Scene change data

[Start of Attachment]

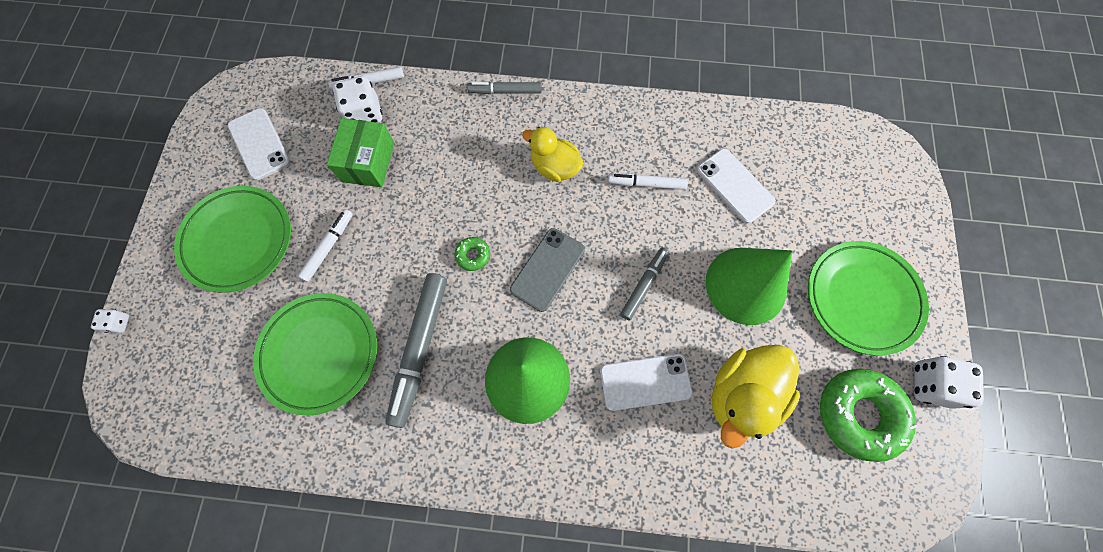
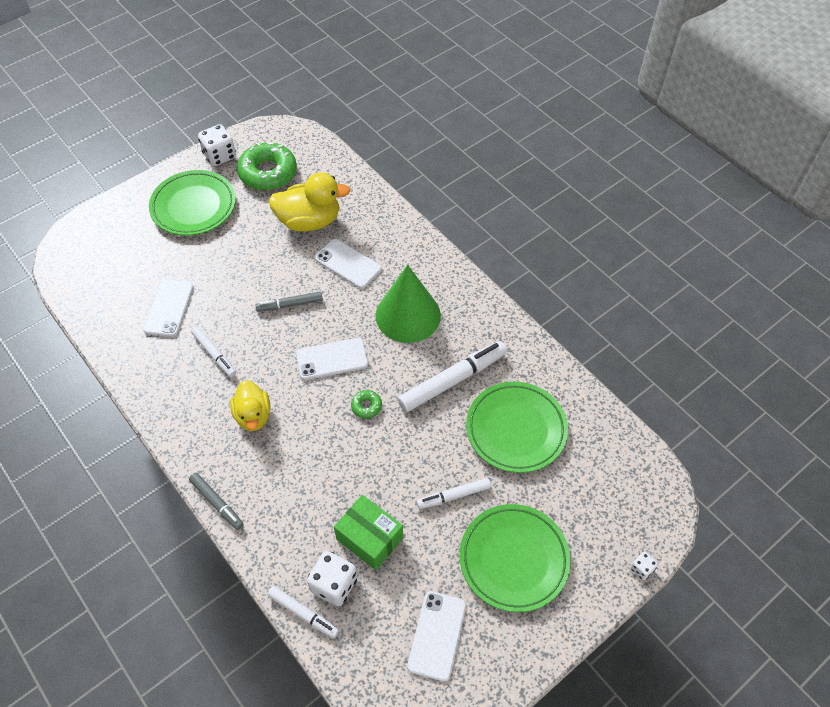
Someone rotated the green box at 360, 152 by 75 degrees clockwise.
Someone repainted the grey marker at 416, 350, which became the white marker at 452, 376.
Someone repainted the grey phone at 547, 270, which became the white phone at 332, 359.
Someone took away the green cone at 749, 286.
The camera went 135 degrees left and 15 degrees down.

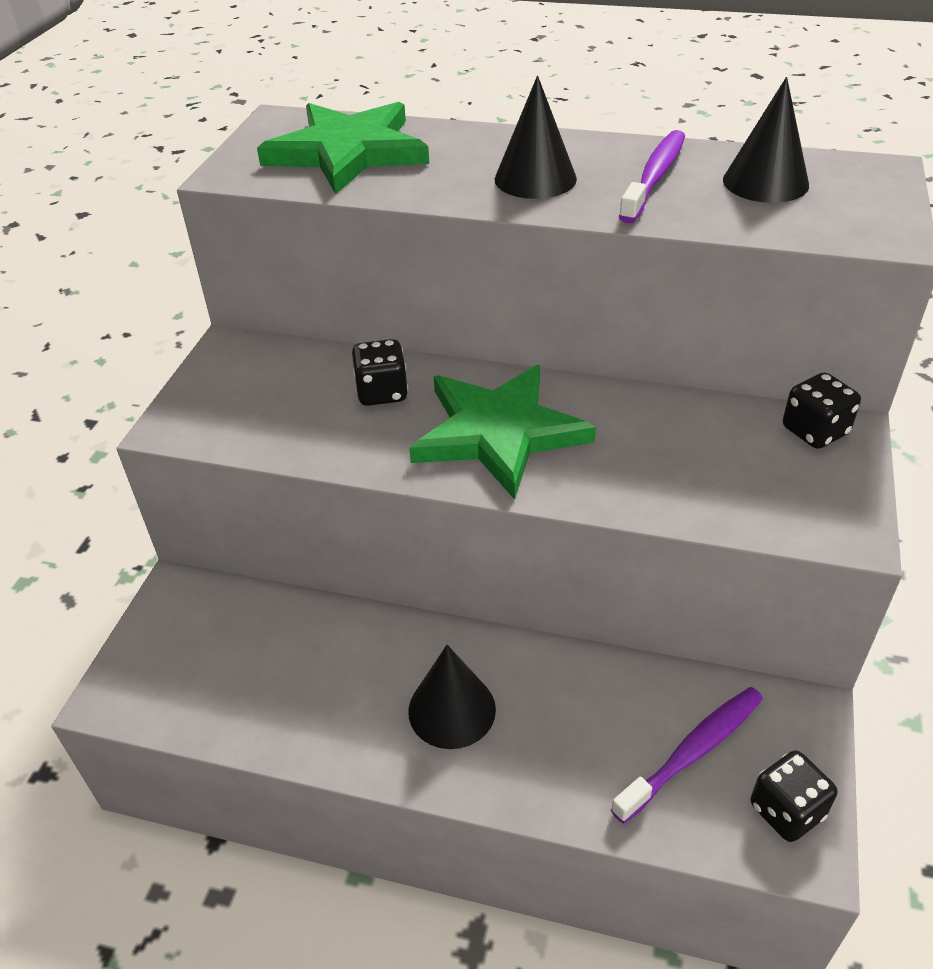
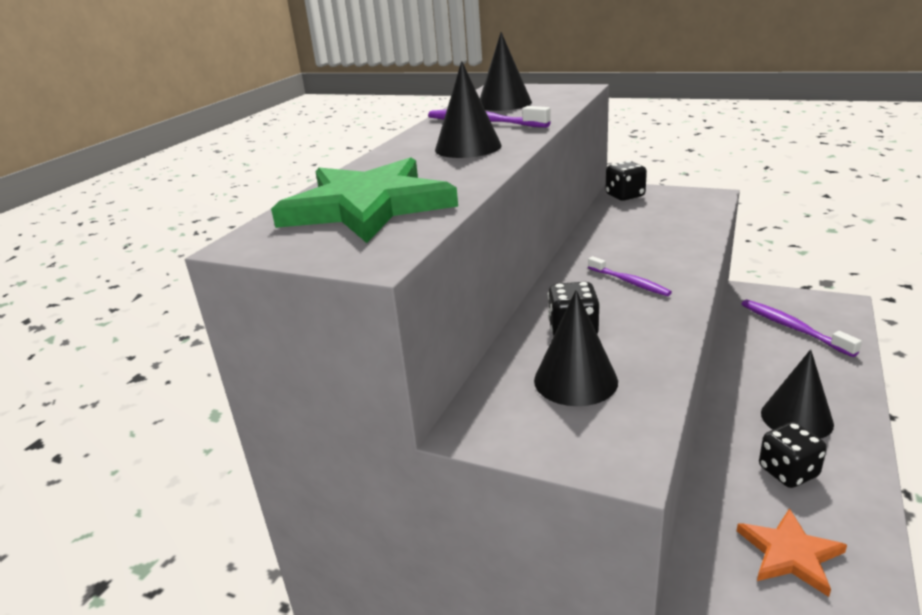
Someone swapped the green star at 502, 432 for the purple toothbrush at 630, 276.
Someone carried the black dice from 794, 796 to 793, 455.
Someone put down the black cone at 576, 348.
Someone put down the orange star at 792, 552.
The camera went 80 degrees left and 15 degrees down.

[End of Attachment]

Task ->
The data is to be printed again exactly, but without its pictures.

Response box ->
Someone rotated the green box at 360, 152 by 75 degrees clockwise.
Someone repainted the grey marker at 416, 350, which became the white marker at 452, 376.
Someone repainted the grey phone at 547, 270, which became the white phone at 332, 359.
Someone took away the green cone at 749, 286.
The camera went 135 degrees left and 15 degrees down.

Someone swapped the green star at 502, 432 for the purple toothbrush at 630, 276.
Someone carried the black dice from 794, 796 to 793, 455.
Someone put down the black cone at 576, 348.
Someone put down the orange star at 792, 552.
The camera went 80 degrees left and 15 degrees down.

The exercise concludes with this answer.